Information given:

-=-=-

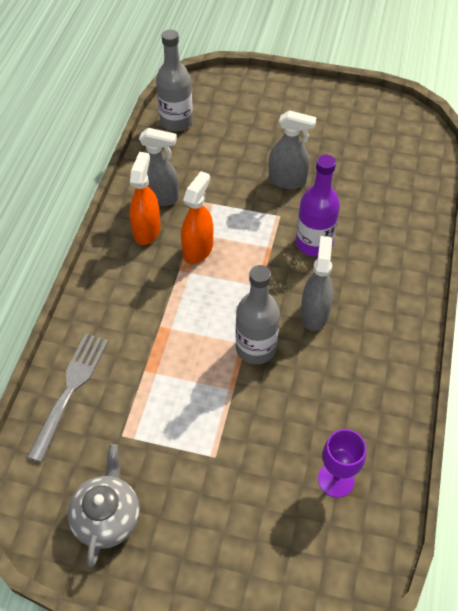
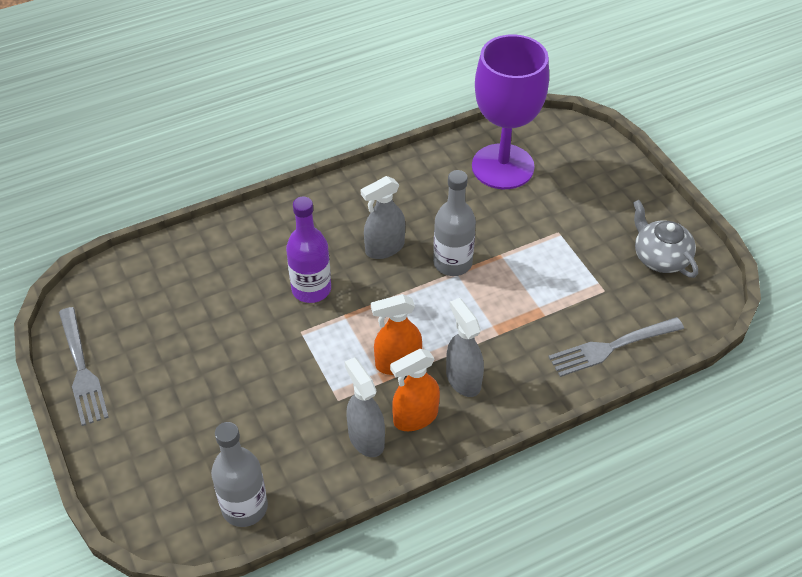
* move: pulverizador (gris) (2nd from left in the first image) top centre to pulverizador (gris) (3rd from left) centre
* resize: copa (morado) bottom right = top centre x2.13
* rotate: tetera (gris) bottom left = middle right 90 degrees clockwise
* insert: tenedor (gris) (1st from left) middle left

-=-=-

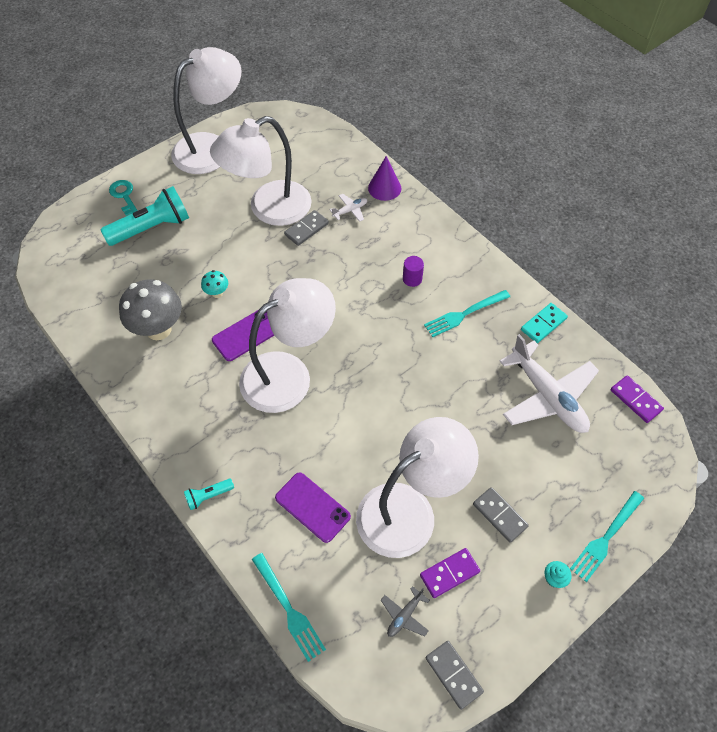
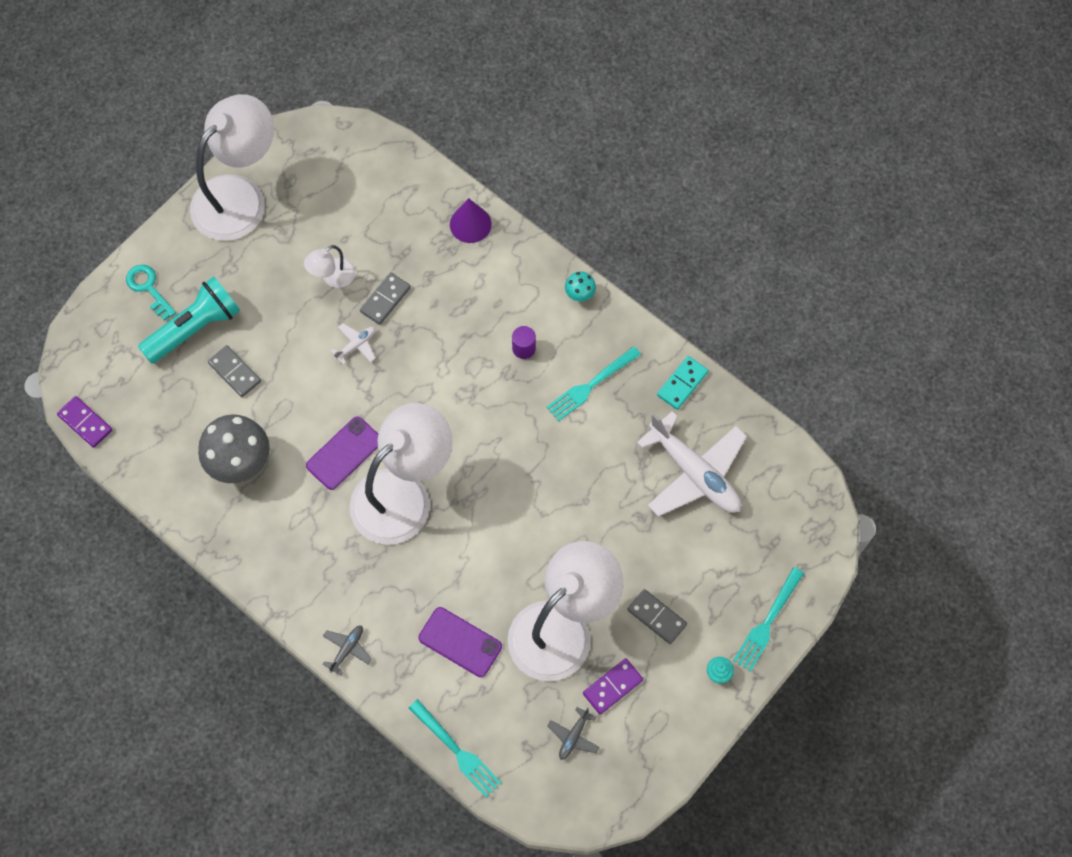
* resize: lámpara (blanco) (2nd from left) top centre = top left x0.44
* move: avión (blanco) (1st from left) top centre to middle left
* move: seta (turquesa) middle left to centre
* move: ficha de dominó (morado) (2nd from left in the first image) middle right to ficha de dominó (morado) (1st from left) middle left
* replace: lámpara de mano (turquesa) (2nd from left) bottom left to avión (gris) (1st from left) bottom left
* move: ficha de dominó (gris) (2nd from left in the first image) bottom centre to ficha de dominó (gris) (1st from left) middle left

-=-=-

Your goal:
Of all the entries above, retype exactly the lines from the line with "from left) centre" to the line with "tenedor (gris) (1st from left) middle left", both included, and no others.

Worked solution:
* move: pulverizador (gris) (2nd from left in the first image) top centre to pulverizador (gris) (3rd from left) centre
* resize: copa (morado) bottom right = top centre x2.13
* rotate: tetera (gris) bottom left = middle right 90 degrees clockwise
* insert: tenedor (gris) (1st from left) middle left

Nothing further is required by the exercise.